**Exercise description:** Write out exactly the lines running from the one with "R3: 1k (VDD, W1) -> 4.7k (VDD, W1)" to the end of the data, including both of those lines and excluding pictures.

>>>>

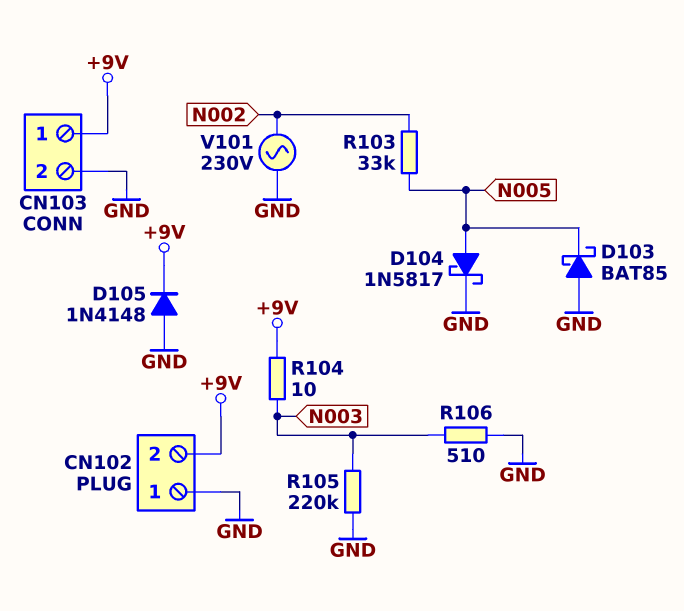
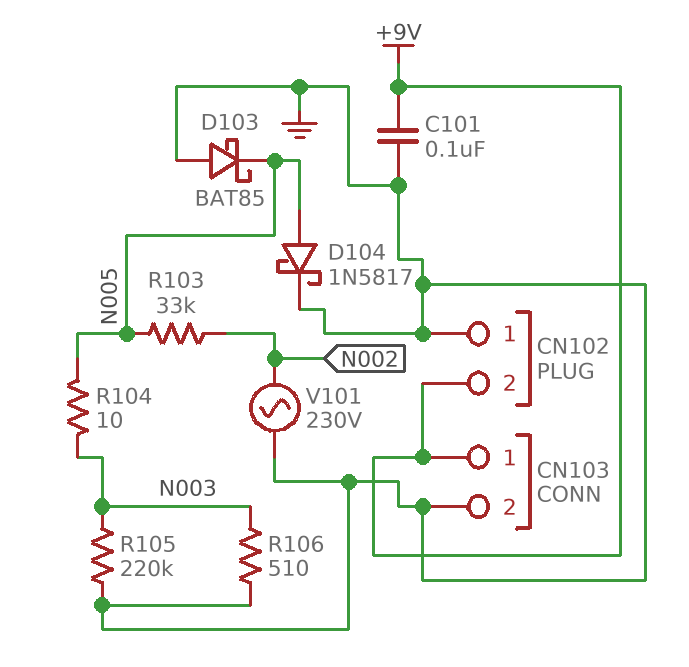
C101: none -> 100nF (+9V, GND)
D105: diode 1N4148 (A GND, K +9V) -> none
R104: 10 (+9V, N003) -> 10 (N003, N005)

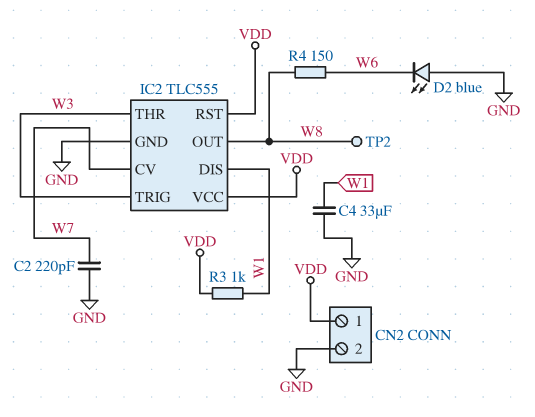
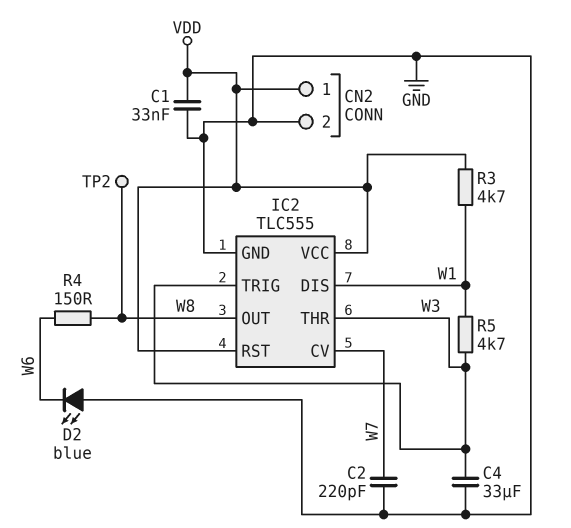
C1: none -> 33nF (GND, VDD)
C4: 33uF (GND, W1) -> 33uF (GND, W3)
R3: 1k (VDD, W1) -> 4.7k (VDD, W1)
R5: none -> 4.7k (W1, W3)

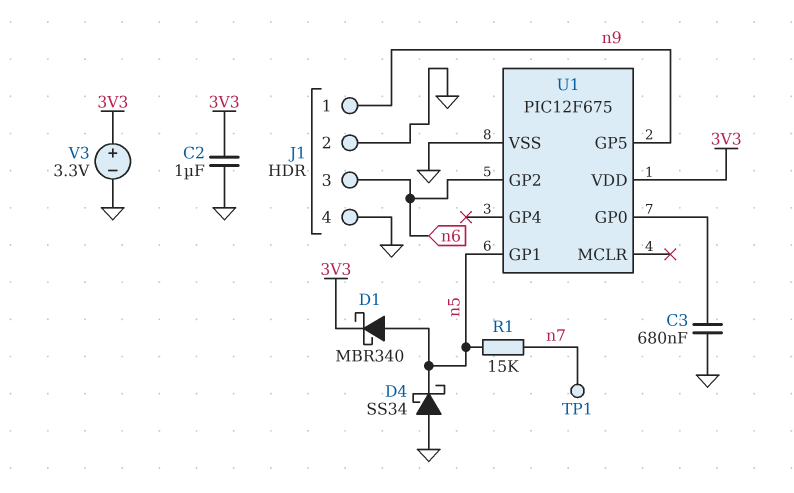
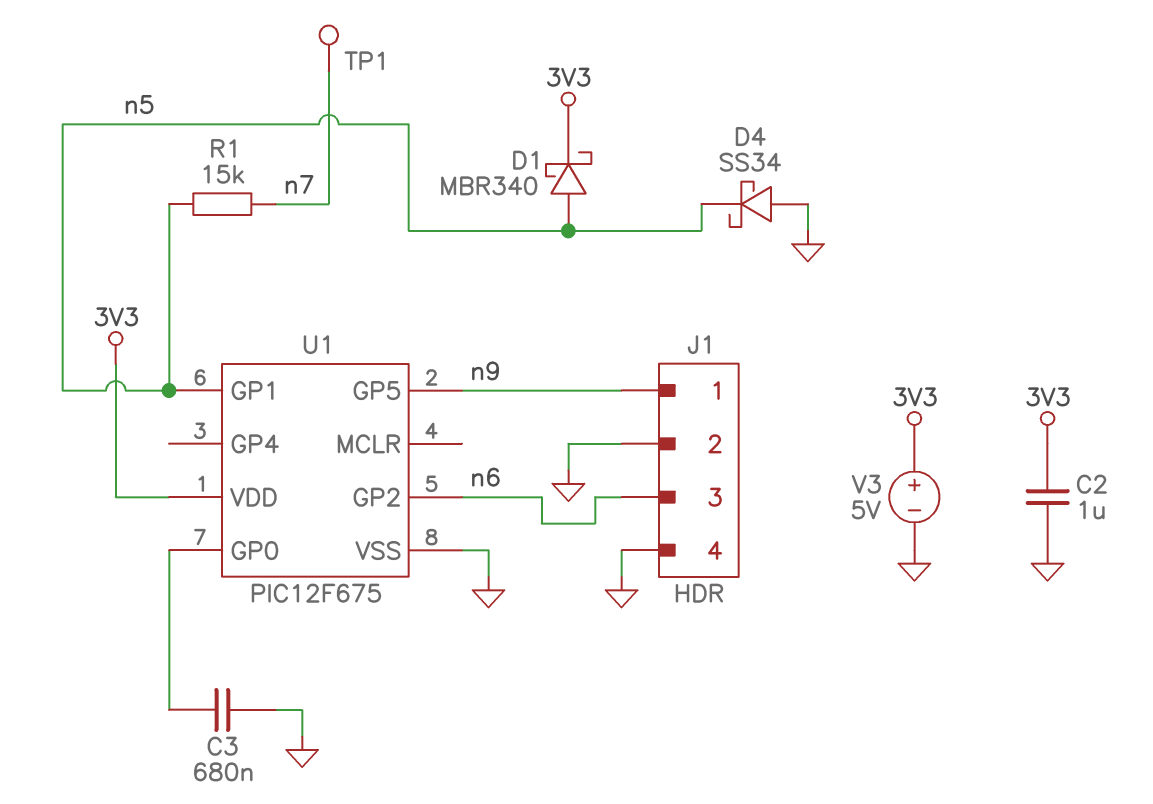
V3: 3.3V (plus 3V3, minus GND) -> 5V (plus 3V3, minus GND)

<<<<

**Answer box:**
R3: 1k (VDD, W1) -> 4.7k (VDD, W1)
R5: none -> 4.7k (W1, W3)

V3: 3.3V (plus 3V3, minus GND) -> 5V (plus 3V3, minus GND)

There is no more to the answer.